### SOURCE RECORDS
==================================================

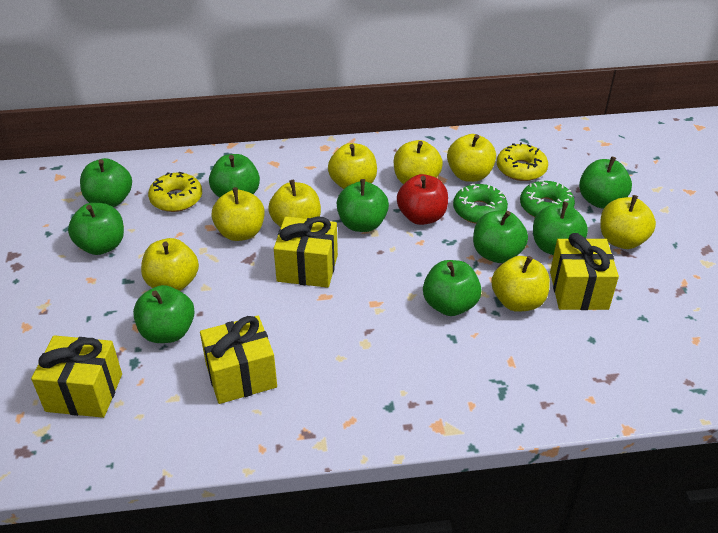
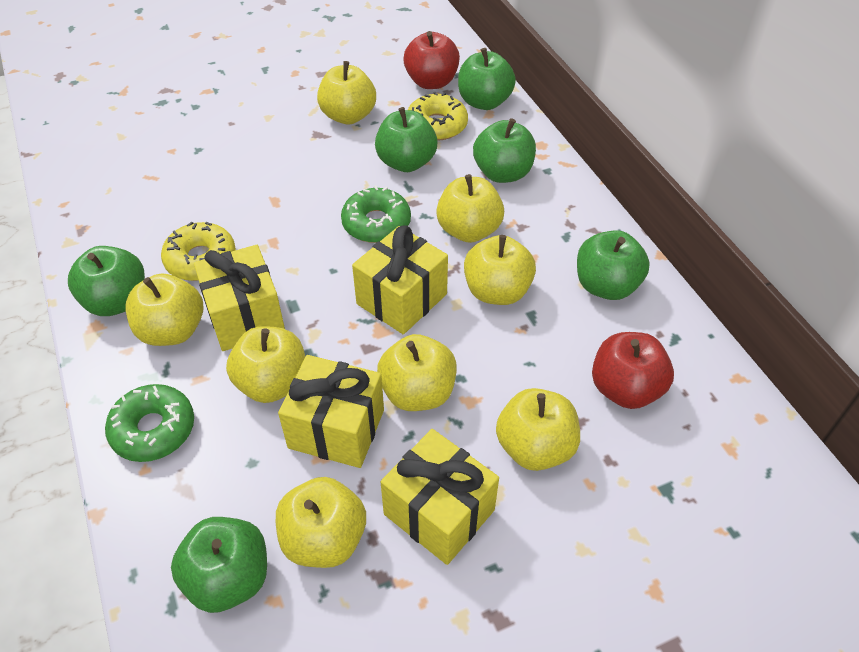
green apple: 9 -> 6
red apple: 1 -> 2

==================================================

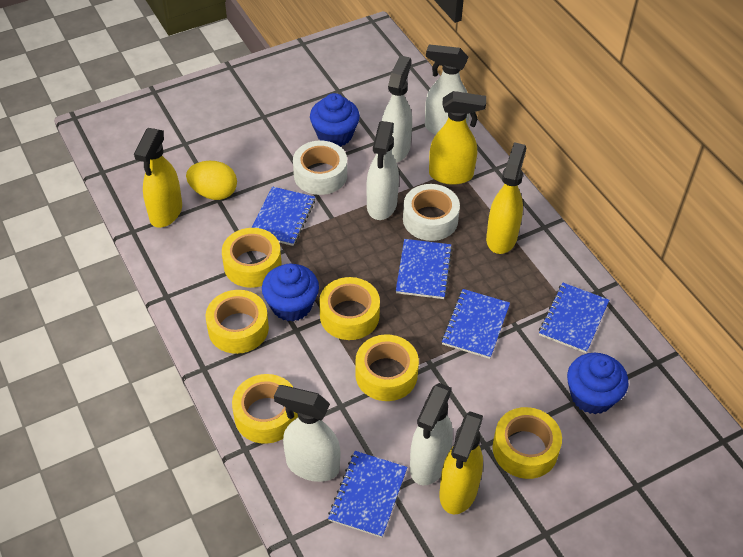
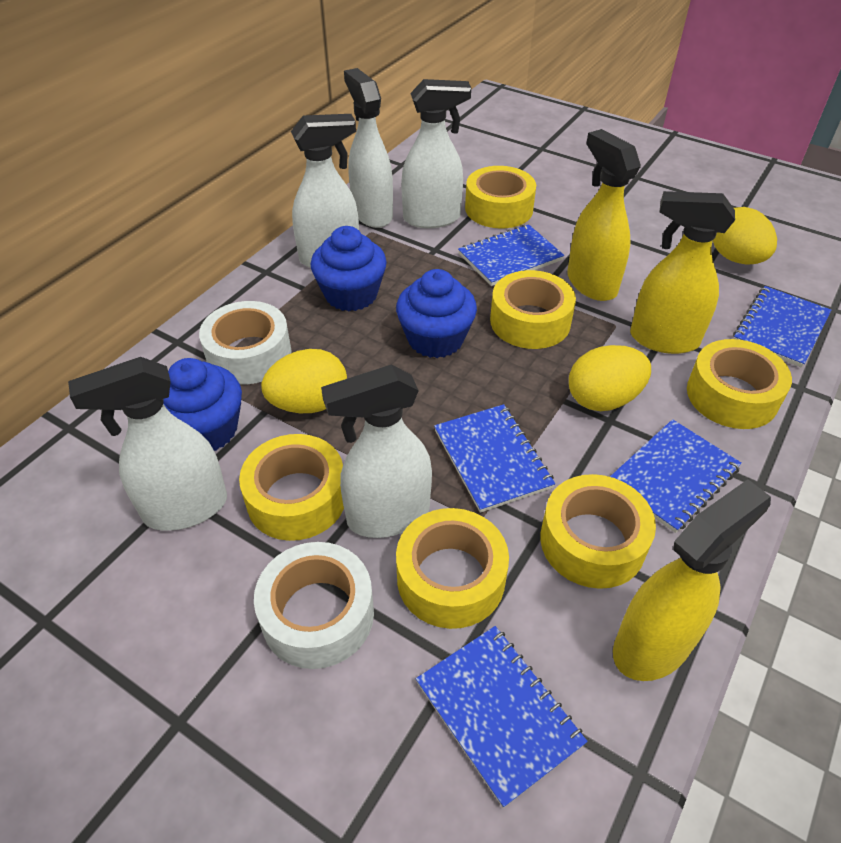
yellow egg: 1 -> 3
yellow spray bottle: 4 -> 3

==================================================

### TASK REQUIREMENTS
What is the number of lines in the records above that include the word "yellow"? Reply with that number and nothing more.

### SOLUTION FOR THIS EXERCISE
2